» PROBLEM TO SOLVE:
For every line in the material below that holds "traffic", report the line.
○ ○ ○ ○ ○ ○ ○
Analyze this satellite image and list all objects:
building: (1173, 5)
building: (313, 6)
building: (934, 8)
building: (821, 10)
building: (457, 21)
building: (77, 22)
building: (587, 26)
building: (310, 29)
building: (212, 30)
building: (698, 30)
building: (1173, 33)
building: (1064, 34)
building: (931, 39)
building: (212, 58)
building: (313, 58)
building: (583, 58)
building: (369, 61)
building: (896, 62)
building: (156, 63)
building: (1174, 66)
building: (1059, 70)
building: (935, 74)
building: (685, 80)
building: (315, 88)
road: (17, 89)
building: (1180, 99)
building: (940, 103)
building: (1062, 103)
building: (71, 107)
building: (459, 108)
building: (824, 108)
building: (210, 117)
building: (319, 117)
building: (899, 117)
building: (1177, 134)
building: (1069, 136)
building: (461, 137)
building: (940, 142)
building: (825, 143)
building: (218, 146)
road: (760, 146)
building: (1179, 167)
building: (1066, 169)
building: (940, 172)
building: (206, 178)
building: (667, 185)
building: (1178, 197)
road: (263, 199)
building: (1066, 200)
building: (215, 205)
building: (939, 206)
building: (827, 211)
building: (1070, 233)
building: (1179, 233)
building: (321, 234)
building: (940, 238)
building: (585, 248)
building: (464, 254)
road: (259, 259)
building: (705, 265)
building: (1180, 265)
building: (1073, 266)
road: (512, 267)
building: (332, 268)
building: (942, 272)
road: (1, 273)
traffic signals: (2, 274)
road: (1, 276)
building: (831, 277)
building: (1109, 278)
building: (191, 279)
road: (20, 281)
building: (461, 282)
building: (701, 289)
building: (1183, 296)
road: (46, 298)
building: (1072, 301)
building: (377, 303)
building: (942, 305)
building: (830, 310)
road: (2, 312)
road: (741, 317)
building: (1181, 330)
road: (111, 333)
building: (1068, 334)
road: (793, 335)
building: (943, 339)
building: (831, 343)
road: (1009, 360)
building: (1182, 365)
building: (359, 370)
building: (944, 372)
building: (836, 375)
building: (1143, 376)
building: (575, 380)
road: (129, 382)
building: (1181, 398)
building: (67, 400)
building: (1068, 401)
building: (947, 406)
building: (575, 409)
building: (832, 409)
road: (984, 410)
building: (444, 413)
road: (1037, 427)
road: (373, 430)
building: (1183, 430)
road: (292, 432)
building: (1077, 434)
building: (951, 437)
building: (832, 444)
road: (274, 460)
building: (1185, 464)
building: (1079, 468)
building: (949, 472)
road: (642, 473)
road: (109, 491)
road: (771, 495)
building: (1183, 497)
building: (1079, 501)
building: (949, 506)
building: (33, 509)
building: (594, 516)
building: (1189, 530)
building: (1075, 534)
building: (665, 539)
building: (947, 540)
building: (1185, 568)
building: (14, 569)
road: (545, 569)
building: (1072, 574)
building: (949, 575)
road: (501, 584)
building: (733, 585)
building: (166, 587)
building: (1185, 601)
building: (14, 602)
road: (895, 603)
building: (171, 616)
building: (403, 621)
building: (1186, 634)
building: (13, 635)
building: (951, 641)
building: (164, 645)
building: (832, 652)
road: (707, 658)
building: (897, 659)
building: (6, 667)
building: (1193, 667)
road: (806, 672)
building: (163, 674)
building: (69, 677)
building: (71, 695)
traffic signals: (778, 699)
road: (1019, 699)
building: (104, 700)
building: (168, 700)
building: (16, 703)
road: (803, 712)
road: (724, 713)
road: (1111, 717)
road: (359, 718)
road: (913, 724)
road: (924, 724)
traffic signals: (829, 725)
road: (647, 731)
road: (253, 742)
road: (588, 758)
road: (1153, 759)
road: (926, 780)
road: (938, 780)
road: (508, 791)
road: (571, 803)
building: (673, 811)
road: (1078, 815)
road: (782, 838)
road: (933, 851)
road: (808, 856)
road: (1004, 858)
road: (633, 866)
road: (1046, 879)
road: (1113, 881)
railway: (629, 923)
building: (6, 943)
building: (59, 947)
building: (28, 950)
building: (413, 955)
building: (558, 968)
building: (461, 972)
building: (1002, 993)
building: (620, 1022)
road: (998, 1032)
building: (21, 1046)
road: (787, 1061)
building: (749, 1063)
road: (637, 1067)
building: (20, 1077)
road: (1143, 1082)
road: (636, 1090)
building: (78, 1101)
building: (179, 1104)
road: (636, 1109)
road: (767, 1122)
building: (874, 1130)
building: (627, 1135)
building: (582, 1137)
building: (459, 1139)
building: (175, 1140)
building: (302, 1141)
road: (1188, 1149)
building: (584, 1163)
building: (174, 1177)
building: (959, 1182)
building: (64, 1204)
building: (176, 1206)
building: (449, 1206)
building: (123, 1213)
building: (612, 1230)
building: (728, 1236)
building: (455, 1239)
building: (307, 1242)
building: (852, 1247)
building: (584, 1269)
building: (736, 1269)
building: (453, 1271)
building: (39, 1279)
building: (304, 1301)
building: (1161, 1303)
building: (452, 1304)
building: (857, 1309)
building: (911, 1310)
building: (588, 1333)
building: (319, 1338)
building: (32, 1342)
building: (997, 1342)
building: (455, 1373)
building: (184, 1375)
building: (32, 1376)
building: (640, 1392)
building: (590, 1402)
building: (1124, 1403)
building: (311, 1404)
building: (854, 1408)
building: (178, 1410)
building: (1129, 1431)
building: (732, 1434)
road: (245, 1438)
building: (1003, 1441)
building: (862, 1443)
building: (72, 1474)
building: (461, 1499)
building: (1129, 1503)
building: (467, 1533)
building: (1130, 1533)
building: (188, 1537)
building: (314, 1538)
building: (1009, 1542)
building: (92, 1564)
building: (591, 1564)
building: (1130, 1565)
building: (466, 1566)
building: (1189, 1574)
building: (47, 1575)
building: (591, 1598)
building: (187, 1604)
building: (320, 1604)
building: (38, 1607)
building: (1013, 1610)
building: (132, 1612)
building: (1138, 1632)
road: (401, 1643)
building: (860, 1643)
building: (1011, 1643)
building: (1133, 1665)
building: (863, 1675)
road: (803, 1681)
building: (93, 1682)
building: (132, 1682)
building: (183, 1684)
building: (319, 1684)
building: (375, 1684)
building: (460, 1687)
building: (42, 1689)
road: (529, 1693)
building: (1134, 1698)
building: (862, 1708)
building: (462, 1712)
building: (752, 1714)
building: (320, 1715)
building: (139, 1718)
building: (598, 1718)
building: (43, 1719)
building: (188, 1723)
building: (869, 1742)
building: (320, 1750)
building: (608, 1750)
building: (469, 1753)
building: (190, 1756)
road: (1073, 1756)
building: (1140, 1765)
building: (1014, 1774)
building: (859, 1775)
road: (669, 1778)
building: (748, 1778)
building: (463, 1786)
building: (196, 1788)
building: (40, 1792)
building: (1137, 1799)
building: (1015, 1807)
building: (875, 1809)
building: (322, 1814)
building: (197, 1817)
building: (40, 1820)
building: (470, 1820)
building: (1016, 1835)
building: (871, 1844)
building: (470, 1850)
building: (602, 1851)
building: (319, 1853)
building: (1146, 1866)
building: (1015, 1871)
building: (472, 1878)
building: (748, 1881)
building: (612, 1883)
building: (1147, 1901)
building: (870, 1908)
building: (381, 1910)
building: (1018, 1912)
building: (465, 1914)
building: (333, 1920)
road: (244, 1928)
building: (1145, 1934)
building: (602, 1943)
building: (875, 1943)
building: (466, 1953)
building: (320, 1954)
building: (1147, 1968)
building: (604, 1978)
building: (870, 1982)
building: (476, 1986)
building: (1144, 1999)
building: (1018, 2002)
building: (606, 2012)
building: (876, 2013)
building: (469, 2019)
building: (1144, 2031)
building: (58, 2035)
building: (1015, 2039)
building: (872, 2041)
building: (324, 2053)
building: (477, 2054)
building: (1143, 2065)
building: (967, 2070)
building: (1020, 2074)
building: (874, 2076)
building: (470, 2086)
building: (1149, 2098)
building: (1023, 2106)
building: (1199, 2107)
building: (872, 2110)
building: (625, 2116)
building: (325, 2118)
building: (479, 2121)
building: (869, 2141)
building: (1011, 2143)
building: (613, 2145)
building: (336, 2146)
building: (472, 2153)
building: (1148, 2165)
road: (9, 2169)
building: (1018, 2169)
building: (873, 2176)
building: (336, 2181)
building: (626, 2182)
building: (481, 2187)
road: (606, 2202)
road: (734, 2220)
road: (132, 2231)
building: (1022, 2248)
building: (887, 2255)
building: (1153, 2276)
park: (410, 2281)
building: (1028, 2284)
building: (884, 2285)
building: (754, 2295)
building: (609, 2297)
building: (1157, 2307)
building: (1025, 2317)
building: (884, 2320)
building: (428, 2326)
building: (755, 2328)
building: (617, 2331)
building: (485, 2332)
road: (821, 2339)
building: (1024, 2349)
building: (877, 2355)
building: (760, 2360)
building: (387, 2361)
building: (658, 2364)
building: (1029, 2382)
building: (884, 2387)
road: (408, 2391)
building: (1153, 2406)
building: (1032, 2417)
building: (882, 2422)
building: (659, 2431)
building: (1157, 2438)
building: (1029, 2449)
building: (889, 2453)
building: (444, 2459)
○ ○ ○ ○ ○ ○ ○
» RESPONSE TO THIS EXERCISE:
traffic signals: (2, 274)
traffic signals: (778, 699)
traffic signals: (829, 725)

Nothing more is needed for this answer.